**Exercise**
Each line that contains "BASE" needs to be copied from the listing.

**Data for the task**
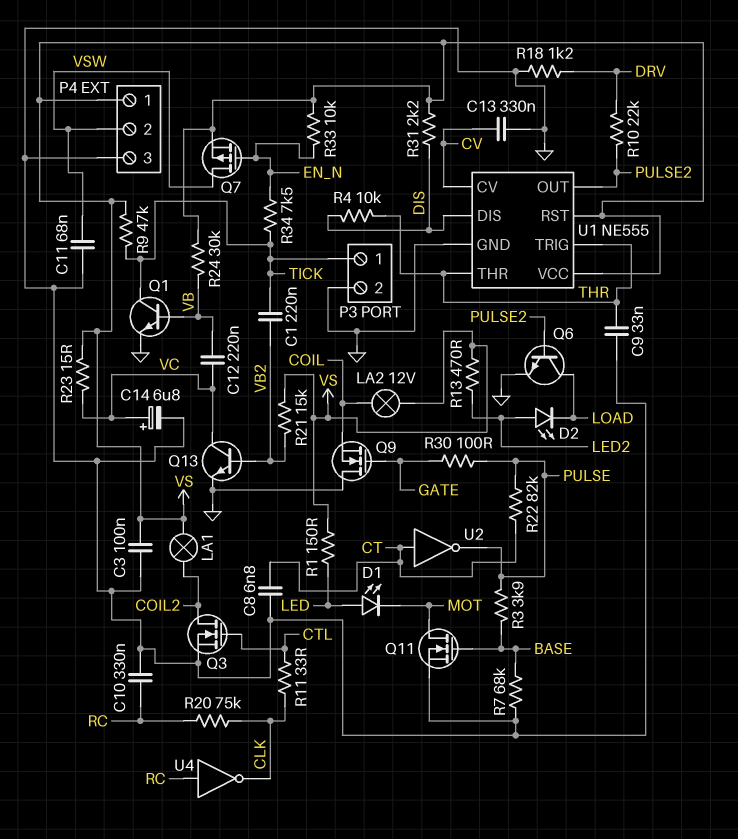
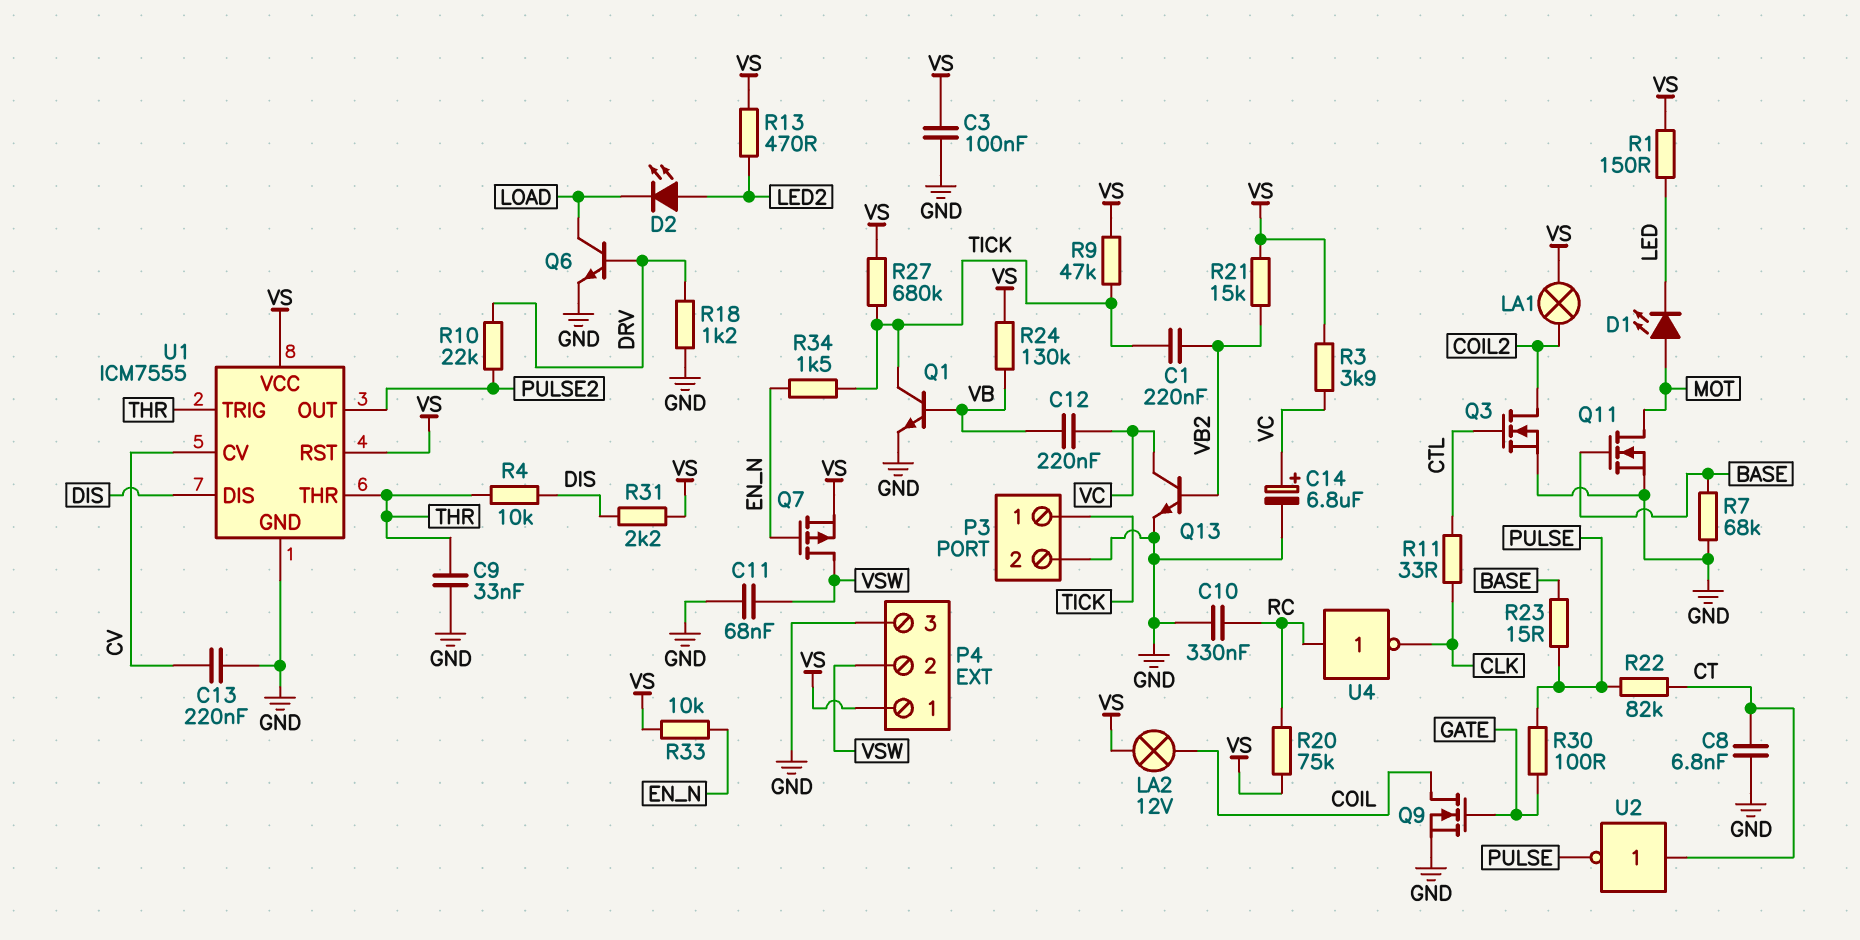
C13: 330nF (CV, GND) -> 220nF (CV, GND)
D1: LED (A LED, K MOT) -> LED (A MOT, K LED)
Q6: NPN (B PULSE2, C LOAD, E GND) -> NPN (B DRV, C LOAD, E GND)
Q9: NMOS (G GATE, D GND, S COIL) -> NMOS (G GATE, D COIL, S GND)
R3: 3.9k (BASE, PULSE) -> 3.9k (VC, VS)
R20: 75k (CLK, RC) -> 75k (RC, VS)
R23: 15 (VC, VS) -> 15 (BASE, PULSE)
R24: 30k (VB, VS) -> 130k (VB, VS)
R27: none -> 680k (TICK, VS)
R34: 7.5k (EN_N, TICK) -> 1.5k (EN_N, TICK)
U1: NE555 -> ICM7555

**Response box**
R3: 3.9k (BASE, PULSE) -> 3.9k (VC, VS)
R23: 15 (VC, VS) -> 15 (BASE, PULSE)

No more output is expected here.